**Your assignment**
Repeat exactly, and only, the lines from the one containing "red apple: [630,403,699,470]" through the end of the records.

**Supplied information**
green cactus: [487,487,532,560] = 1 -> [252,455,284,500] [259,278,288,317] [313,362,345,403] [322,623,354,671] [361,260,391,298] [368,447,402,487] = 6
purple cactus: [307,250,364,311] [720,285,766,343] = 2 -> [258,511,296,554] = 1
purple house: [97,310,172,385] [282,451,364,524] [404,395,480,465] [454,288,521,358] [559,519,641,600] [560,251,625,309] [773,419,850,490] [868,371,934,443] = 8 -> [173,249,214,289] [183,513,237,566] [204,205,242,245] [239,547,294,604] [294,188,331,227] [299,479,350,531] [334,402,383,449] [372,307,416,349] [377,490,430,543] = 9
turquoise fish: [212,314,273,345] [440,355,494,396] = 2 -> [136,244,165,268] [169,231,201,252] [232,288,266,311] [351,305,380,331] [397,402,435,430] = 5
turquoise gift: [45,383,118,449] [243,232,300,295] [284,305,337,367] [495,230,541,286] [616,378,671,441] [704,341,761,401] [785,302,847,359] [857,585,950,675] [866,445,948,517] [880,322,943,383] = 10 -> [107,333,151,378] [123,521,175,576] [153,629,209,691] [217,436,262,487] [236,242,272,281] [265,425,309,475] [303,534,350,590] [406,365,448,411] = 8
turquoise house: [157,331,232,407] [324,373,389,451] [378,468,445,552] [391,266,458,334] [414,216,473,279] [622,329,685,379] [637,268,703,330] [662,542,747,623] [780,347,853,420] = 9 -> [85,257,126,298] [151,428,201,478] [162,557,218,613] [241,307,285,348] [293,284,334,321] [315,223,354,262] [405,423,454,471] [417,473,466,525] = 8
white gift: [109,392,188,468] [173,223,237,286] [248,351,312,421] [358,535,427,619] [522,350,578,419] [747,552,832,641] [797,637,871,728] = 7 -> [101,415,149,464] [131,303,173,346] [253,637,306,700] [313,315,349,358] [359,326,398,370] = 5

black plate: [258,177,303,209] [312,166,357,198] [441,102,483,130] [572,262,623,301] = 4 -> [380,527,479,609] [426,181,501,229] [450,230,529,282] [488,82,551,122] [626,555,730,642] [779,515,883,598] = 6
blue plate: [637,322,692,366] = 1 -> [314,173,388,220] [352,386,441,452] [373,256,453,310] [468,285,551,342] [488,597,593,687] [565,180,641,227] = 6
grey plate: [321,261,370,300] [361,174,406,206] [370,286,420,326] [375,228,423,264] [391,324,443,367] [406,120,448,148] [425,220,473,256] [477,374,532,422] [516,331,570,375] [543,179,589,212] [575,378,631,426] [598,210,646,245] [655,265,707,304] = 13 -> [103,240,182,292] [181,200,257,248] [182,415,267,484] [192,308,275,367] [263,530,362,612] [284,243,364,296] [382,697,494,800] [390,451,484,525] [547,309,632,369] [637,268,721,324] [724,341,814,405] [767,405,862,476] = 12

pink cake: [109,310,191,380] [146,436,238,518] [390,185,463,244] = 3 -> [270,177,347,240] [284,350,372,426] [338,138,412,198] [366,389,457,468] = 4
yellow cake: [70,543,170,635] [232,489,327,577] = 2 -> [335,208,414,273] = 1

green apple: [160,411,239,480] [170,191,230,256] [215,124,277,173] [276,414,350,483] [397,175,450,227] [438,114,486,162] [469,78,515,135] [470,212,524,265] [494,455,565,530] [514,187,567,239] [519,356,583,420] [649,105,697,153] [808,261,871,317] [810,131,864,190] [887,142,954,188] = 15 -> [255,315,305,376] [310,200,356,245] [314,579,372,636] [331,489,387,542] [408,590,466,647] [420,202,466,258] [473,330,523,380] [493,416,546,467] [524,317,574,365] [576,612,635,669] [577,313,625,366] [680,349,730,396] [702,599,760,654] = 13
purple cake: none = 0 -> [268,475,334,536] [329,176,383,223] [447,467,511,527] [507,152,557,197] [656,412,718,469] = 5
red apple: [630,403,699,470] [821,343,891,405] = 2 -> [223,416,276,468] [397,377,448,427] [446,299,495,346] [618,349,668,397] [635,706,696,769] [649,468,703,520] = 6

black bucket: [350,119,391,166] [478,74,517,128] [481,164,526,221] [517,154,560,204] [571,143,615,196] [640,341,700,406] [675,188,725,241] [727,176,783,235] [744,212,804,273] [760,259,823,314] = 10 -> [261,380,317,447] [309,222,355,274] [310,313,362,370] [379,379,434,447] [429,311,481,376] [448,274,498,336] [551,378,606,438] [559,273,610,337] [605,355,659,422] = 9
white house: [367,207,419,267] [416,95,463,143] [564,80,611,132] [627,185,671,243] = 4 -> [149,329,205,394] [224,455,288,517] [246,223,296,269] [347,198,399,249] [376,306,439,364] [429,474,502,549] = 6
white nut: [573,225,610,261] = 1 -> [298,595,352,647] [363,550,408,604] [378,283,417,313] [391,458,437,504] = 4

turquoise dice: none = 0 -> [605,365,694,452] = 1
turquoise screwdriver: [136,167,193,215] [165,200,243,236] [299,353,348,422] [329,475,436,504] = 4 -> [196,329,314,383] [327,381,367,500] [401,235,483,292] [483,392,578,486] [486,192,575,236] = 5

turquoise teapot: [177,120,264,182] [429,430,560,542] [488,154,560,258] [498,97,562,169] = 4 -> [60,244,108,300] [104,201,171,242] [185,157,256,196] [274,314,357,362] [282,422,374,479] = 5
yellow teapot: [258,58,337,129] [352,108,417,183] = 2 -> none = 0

**Answer to the problem**
red apple: [630,403,699,470] [821,343,891,405] = 2 -> [223,416,276,468] [397,377,448,427] [446,299,495,346] [618,349,668,397] [635,706,696,769] [649,468,703,520] = 6

black bucket: [350,119,391,166] [478,74,517,128] [481,164,526,221] [517,154,560,204] [571,143,615,196] [640,341,700,406] [675,188,725,241] [727,176,783,235] [744,212,804,273] [760,259,823,314] = 10 -> [261,380,317,447] [309,222,355,274] [310,313,362,370] [379,379,434,447] [429,311,481,376] [448,274,498,336] [551,378,606,438] [559,273,610,337] [605,355,659,422] = 9
white house: [367,207,419,267] [416,95,463,143] [564,80,611,132] [627,185,671,243] = 4 -> [149,329,205,394] [224,455,288,517] [246,223,296,269] [347,198,399,249] [376,306,439,364] [429,474,502,549] = 6
white nut: [573,225,610,261] = 1 -> [298,595,352,647] [363,550,408,604] [378,283,417,313] [391,458,437,504] = 4

turquoise dice: none = 0 -> [605,365,694,452] = 1
turquoise screwdriver: [136,167,193,215] [165,200,243,236] [299,353,348,422] [329,475,436,504] = 4 -> [196,329,314,383] [327,381,367,500] [401,235,483,292] [483,392,578,486] [486,192,575,236] = 5

turquoise teapot: [177,120,264,182] [429,430,560,542] [488,154,560,258] [498,97,562,169] = 4 -> [60,244,108,300] [104,201,171,242] [185,157,256,196] [274,314,357,362] [282,422,374,479] = 5
yellow teapot: [258,58,337,129] [352,108,417,183] = 2 -> none = 0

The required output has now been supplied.